→ What you will do: Whenever the word "degrees" shows up in a line of the data, copy that line.

→ The data:
----
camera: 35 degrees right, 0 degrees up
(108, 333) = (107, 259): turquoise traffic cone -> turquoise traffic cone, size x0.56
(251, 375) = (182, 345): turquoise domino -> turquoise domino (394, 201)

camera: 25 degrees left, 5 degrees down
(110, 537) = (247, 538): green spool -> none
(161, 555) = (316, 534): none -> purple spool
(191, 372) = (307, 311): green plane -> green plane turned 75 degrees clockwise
----
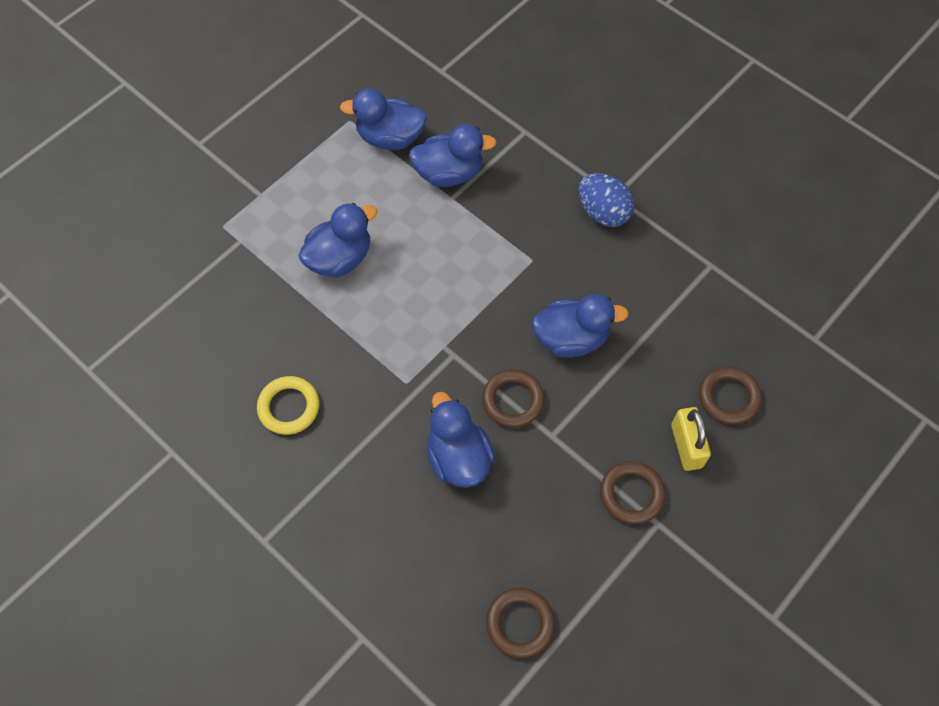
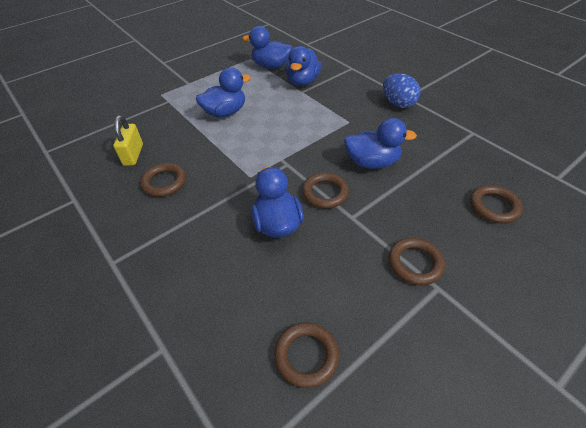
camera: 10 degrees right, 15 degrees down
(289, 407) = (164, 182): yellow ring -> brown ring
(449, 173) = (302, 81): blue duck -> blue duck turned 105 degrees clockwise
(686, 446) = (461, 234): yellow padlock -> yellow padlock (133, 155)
----
→ Solution to the exercise:
camera: 35 degrees right, 0 degrees up
camera: 25 degrees left, 5 degrees down
(191, 372) = (307, 311): green plane -> green plane turned 75 degrees clockwise
camera: 10 degrees right, 15 degrees down
(449, 173) = (302, 81): blue duck -> blue duck turned 105 degrees clockwise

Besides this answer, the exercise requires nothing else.